» Records to use
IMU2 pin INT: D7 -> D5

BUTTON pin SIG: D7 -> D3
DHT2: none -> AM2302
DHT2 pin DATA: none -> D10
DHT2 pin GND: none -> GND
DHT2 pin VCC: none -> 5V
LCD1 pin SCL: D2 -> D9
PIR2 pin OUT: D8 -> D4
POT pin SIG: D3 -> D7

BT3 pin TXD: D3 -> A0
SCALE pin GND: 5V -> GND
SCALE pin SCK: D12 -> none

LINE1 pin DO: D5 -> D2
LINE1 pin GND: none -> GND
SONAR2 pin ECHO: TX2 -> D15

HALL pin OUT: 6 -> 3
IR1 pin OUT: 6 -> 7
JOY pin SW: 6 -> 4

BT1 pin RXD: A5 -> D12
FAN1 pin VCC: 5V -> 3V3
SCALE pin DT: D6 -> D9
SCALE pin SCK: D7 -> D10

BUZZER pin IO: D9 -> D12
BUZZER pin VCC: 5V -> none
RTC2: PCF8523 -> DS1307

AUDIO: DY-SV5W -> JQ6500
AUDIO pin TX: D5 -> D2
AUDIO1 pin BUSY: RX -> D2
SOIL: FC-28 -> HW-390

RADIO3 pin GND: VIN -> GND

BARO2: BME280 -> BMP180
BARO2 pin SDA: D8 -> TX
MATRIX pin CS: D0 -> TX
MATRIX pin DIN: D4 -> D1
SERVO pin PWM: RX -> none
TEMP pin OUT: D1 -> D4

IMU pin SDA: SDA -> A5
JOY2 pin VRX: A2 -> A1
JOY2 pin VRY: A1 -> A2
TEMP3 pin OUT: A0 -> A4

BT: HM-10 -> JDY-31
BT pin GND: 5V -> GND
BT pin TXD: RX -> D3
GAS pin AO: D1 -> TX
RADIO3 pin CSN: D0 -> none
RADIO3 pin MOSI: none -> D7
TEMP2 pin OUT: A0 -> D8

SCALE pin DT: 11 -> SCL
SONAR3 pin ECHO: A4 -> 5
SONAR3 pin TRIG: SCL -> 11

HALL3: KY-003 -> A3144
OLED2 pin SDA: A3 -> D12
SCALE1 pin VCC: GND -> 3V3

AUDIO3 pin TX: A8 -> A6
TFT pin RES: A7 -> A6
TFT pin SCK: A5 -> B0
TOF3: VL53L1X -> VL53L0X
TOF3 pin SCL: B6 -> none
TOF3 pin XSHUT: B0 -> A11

» Directions for this task
Copy each entry exactly, with nothing added or dropped.

» Answer section
IMU2 pin INT: D7 -> D5

BUTTON pin SIG: D7 -> D3
DHT2: none -> AM2302
DHT2 pin DATA: none -> D10
DHT2 pin GND: none -> GND
DHT2 pin VCC: none -> 5V
LCD1 pin SCL: D2 -> D9
PIR2 pin OUT: D8 -> D4
POT pin SIG: D3 -> D7

BT3 pin TXD: D3 -> A0
SCALE pin GND: 5V -> GND
SCALE pin SCK: D12 -> none

LINE1 pin DO: D5 -> D2
LINE1 pin GND: none -> GND
SONAR2 pin ECHO: TX2 -> D15

HALL pin OUT: 6 -> 3
IR1 pin OUT: 6 -> 7
JOY pin SW: 6 -> 4

BT1 pin RXD: A5 -> D12
FAN1 pin VCC: 5V -> 3V3
SCALE pin DT: D6 -> D9
SCALE pin SCK: D7 -> D10

BUZZER pin IO: D9 -> D12
BUZZER pin VCC: 5V -> none
RTC2: PCF8523 -> DS1307

AUDIO: DY-SV5W -> JQ6500
AUDIO pin TX: D5 -> D2
AUDIO1 pin BUSY: RX -> D2
SOIL: FC-28 -> HW-390

RADIO3 pin GND: VIN -> GND

BARO2: BME280 -> BMP180
BARO2 pin SDA: D8 -> TX
MATRIX pin CS: D0 -> TX
MATRIX pin DIN: D4 -> D1
SERVO pin PWM: RX -> none
TEMP pin OUT: D1 -> D4

IMU pin SDA: SDA -> A5
JOY2 pin VRX: A2 -> A1
JOY2 pin VRY: A1 -> A2
TEMP3 pin OUT: A0 -> A4

BT: HM-10 -> JDY-31
BT pin GND: 5V -> GND
BT pin TXD: RX -> D3
GAS pin AO: D1 -> TX
RADIO3 pin CSN: D0 -> none
RADIO3 pin MOSI: none -> D7
TEMP2 pin OUT: A0 -> D8

SCALE pin DT: 11 -> SCL
SONAR3 pin ECHO: A4 -> 5
SONAR3 pin TRIG: SCL -> 11

HALL3: KY-003 -> A3144
OLED2 pin SDA: A3 -> D12
SCALE1 pin VCC: GND -> 3V3

AUDIO3 pin TX: A8 -> A6
TFT pin RES: A7 -> A6
TFT pin SCK: A5 -> B0
TOF3: VL53L1X -> VL53L0X
TOF3 pin SCL: B6 -> none
TOF3 pin XSHUT: B0 -> A11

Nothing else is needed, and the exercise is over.